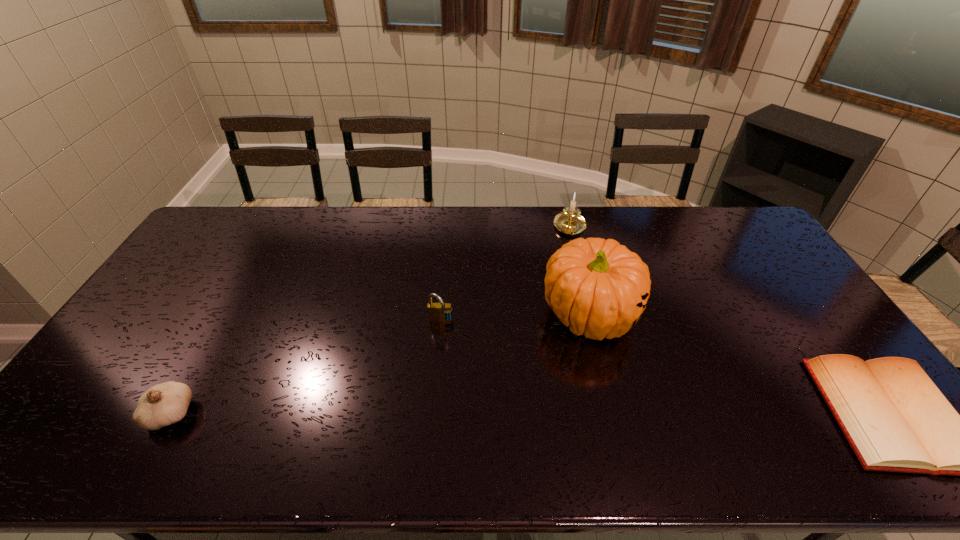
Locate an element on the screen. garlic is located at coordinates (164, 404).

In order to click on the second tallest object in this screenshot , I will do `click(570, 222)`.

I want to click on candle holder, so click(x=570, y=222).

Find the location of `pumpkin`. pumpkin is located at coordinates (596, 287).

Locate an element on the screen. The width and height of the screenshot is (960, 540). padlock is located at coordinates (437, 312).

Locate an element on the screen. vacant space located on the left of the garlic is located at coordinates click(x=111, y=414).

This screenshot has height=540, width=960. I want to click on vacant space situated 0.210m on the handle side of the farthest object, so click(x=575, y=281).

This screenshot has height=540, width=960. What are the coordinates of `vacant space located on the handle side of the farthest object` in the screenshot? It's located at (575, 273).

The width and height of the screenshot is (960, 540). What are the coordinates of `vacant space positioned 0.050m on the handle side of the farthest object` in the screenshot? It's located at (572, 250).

:::

* _PROMPT_:
Pull out every line in the items above that contains the word "object", matching its case exactly.

* _ANSWER TO THIS TASK_:
In order to click on the second tallest object in this screenshot , I will do `click(570, 222)`.
This screenshot has height=540, width=960. I want to click on vacant space situated 0.210m on the handle side of the farthest object, so click(x=575, y=281).
This screenshot has height=540, width=960. What are the coordinates of `vacant space located on the handle side of the farthest object` in the screenshot? It's located at (575, 273).
The width and height of the screenshot is (960, 540). What are the coordinates of `vacant space positioned 0.050m on the handle side of the farthest object` in the screenshot? It's located at (572, 250).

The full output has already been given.